## Recorded information
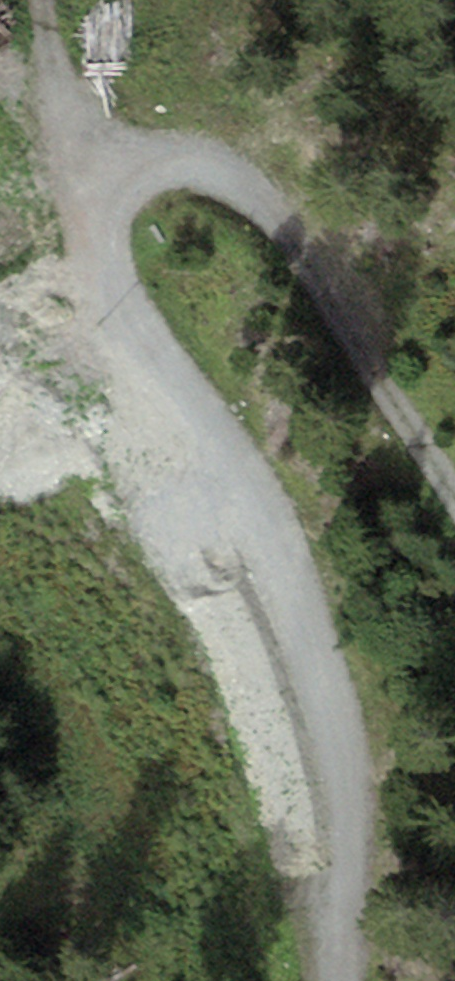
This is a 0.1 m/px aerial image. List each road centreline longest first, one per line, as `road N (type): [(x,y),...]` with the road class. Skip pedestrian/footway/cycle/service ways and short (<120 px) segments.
road 1 (track): [(454,501),(284,220),(215,160),(163,155),(116,178),(95,228),(131,322),(281,585),(340,719),(354,869),(343,980)]
road 2 (track): [(95,228),(64,147),(45,0)]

## Work request
Everything above except the pictures needs to be reproduced exactly.

## Completed task
This is a 0.1 m/px aerial image. List each road centreline longest first, one per line, as `road N (type): [(x,y),...]` with the road class. Skip pedestrian/footway/cycle/service ways and short (<120 px) segments.
road 1 (track): [(454,501),(284,220),(215,160),(163,155),(116,178),(95,228),(131,322),(281,585),(340,719),(354,869),(343,980)]
road 2 (track): [(95,228),(64,147),(45,0)]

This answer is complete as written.